*** The data ***

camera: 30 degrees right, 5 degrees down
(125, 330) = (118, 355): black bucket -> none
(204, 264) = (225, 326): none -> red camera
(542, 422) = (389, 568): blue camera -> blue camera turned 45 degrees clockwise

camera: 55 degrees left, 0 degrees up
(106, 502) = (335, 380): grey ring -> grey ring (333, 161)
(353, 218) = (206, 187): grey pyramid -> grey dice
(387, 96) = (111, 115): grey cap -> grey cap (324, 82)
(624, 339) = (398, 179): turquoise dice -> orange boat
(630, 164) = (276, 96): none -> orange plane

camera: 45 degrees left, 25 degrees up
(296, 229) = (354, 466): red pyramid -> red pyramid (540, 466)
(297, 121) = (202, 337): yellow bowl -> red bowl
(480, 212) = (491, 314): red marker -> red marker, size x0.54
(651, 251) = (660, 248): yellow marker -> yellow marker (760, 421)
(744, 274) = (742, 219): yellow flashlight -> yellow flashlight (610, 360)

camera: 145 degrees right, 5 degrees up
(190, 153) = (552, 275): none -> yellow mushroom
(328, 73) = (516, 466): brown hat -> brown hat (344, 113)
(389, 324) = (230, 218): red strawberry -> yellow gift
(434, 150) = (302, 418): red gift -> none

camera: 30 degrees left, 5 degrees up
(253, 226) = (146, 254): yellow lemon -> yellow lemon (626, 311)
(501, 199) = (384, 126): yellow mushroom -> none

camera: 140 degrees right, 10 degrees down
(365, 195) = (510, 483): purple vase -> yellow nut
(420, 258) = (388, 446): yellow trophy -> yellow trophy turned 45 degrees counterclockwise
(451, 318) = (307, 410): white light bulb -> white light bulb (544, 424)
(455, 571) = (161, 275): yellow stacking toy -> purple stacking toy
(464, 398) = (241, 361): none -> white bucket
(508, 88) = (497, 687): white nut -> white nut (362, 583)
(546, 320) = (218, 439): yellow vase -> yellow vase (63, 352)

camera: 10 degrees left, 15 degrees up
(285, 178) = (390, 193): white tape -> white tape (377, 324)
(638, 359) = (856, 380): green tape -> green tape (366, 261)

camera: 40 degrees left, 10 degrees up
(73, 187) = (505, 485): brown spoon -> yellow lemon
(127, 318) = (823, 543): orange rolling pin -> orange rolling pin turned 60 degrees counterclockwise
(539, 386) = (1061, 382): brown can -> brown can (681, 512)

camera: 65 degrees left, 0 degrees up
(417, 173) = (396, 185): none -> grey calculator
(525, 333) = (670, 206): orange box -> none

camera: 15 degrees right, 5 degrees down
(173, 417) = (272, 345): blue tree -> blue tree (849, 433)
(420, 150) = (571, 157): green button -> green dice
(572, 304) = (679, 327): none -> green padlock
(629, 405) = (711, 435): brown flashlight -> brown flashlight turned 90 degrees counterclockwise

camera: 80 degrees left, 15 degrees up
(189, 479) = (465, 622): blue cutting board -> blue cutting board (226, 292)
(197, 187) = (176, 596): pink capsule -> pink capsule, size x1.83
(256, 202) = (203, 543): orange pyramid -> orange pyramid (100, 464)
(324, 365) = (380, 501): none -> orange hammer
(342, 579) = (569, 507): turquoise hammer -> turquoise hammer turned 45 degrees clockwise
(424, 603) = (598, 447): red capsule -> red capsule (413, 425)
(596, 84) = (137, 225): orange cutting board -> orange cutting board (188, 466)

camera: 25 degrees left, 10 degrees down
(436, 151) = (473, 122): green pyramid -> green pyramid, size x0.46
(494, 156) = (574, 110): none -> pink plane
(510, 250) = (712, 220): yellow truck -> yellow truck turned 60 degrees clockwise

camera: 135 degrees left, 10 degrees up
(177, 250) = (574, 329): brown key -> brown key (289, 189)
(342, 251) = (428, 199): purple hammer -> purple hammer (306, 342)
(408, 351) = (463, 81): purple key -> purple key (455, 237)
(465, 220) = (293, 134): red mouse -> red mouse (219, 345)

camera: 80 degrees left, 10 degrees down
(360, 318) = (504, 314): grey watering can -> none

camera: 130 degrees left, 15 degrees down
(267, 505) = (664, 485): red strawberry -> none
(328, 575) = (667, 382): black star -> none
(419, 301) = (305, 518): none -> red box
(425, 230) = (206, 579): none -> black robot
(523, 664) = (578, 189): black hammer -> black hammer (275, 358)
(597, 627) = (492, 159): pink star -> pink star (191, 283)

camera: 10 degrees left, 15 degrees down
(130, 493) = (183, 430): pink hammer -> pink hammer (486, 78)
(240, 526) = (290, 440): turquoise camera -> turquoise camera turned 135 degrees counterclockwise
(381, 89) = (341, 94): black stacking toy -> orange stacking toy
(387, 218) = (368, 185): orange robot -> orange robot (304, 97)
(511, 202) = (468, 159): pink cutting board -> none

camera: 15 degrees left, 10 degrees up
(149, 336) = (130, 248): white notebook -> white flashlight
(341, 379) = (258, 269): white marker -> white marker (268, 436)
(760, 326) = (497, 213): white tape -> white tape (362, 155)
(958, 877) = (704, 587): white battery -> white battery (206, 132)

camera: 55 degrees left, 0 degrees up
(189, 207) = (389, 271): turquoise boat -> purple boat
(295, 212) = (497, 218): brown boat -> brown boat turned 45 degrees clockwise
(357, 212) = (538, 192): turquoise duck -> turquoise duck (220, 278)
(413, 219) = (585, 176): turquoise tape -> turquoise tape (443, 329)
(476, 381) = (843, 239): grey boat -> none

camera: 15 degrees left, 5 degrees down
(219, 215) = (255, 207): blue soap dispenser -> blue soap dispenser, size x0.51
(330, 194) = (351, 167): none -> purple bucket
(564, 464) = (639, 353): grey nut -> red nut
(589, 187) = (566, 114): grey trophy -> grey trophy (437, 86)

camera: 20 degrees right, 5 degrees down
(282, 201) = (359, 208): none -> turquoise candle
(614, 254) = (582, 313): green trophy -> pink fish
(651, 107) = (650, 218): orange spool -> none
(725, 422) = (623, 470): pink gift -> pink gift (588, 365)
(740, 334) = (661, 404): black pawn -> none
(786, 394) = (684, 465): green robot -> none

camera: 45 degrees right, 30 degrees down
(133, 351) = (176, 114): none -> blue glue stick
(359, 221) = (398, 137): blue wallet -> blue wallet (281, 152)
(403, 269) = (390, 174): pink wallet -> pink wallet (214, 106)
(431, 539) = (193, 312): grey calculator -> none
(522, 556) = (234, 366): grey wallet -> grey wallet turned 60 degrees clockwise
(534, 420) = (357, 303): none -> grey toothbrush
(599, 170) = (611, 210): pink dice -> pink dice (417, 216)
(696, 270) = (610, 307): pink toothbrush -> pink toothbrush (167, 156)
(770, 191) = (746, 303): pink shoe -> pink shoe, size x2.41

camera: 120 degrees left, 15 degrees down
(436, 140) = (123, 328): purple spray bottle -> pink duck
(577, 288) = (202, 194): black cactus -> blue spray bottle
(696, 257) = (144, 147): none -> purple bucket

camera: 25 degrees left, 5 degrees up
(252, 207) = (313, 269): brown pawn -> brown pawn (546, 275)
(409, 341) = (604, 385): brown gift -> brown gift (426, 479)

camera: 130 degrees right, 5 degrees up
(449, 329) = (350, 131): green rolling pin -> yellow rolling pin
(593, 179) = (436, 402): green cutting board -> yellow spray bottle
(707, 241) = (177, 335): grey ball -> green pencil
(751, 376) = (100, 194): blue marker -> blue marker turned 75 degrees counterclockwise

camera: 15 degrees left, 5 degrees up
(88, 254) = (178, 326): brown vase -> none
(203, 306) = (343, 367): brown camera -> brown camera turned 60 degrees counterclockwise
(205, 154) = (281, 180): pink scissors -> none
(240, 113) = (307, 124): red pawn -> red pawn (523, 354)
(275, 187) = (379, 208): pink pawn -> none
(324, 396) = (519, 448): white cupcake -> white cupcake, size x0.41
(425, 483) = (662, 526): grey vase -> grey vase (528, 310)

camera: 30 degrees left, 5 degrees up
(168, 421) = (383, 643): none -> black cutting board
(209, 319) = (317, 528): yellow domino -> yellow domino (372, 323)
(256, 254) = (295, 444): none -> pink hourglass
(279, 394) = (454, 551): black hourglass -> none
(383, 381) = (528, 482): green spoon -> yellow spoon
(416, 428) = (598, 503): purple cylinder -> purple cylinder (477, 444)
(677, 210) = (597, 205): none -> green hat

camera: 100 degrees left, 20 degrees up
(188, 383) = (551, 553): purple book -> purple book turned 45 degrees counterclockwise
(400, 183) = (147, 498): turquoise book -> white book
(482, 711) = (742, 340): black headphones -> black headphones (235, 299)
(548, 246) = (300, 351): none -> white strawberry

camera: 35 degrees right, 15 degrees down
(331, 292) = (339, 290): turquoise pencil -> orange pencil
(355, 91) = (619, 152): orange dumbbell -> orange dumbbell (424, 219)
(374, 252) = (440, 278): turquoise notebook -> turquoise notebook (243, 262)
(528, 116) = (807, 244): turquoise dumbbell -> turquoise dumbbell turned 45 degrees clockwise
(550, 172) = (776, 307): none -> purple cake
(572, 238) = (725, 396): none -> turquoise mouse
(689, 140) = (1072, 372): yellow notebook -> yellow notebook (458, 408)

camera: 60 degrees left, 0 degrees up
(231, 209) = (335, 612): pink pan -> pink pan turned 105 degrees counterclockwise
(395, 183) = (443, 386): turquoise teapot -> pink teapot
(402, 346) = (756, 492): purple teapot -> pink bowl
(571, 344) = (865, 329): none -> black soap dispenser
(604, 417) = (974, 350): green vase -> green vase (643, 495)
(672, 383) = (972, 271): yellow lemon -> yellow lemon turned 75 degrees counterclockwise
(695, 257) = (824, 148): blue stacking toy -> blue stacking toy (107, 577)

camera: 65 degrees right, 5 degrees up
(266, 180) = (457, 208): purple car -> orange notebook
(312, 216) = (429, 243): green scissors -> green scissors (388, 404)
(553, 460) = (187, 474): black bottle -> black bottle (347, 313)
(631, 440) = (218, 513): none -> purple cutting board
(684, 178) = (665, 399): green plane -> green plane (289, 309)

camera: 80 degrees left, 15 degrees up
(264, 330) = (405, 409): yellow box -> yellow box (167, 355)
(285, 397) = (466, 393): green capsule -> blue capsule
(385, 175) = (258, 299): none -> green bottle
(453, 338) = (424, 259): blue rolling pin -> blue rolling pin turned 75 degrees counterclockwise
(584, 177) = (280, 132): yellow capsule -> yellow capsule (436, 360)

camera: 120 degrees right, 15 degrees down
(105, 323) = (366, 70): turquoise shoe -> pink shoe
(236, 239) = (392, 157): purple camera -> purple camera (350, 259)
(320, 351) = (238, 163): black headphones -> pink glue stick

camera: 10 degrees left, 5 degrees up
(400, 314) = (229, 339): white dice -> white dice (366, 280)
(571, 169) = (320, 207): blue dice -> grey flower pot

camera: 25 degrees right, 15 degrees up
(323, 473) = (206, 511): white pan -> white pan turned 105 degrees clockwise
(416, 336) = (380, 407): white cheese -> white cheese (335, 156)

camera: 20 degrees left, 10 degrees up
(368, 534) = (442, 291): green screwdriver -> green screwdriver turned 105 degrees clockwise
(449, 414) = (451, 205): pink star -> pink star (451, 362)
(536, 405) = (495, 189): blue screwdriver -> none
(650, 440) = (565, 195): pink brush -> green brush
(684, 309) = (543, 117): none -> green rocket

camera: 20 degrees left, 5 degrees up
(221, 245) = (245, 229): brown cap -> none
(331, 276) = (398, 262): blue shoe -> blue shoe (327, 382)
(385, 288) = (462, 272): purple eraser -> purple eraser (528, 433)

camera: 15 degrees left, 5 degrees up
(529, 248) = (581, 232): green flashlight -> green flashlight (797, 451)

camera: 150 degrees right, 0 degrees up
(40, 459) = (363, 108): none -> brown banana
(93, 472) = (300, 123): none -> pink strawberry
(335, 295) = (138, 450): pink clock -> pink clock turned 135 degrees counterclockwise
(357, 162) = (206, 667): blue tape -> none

***

Problem to work on:
As listed above, the lines from the line with "(455, 571) = (161, 275): yellow" to the line with "(539, 386) = (1061, 382): brown" are to be echoed exactly, with both ends included and nothing added.

Answer for the task:
(455, 571) = (161, 275): yellow stacking toy -> purple stacking toy
(464, 398) = (241, 361): none -> white bucket
(508, 88) = (497, 687): white nut -> white nut (362, 583)
(546, 320) = (218, 439): yellow vase -> yellow vase (63, 352)

camera: 10 degrees left, 15 degrees up
(285, 178) = (390, 193): white tape -> white tape (377, 324)
(638, 359) = (856, 380): green tape -> green tape (366, 261)

camera: 40 degrees left, 10 degrees up
(73, 187) = (505, 485): brown spoon -> yellow lemon
(127, 318) = (823, 543): orange rolling pin -> orange rolling pin turned 60 degrees counterclockwise
(539, 386) = (1061, 382): brown can -> brown can (681, 512)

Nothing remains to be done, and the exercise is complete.